■ Prompt
Leave out the pictures, and reproduce exactly the lines from the line containing "R101: none -> 1k (AC2, GND)" through the final line of the entries.

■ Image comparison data
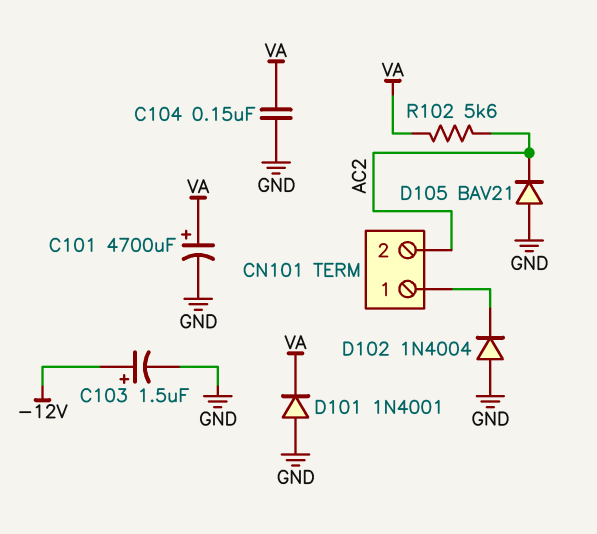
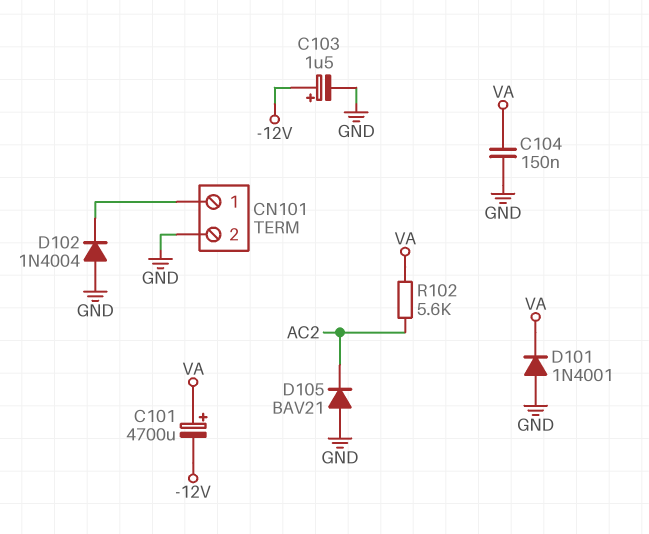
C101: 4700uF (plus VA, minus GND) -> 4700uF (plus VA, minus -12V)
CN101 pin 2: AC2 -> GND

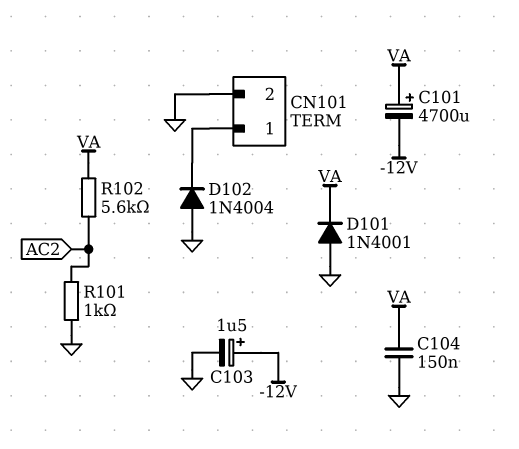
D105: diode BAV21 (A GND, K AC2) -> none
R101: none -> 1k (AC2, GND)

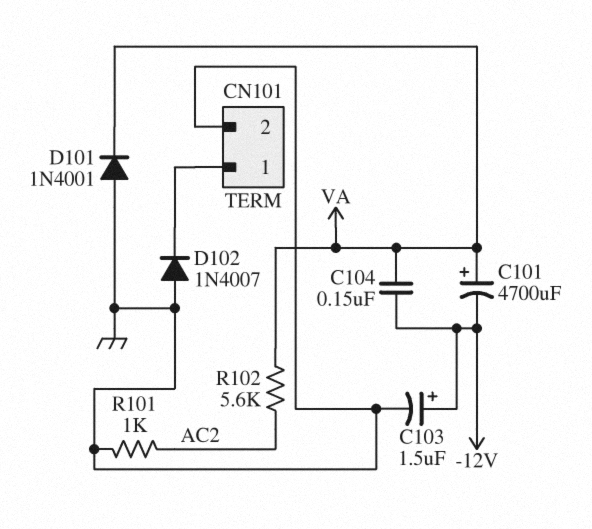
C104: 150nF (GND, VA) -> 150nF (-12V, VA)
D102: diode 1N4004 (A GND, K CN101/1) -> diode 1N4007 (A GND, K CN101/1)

■ Answer below
R101: none -> 1k (AC2, GND)

C104: 150nF (GND, VA) -> 150nF (-12V, VA)
D102: diode 1N4004 (A GND, K CN101/1) -> diode 1N4007 (A GND, K CN101/1)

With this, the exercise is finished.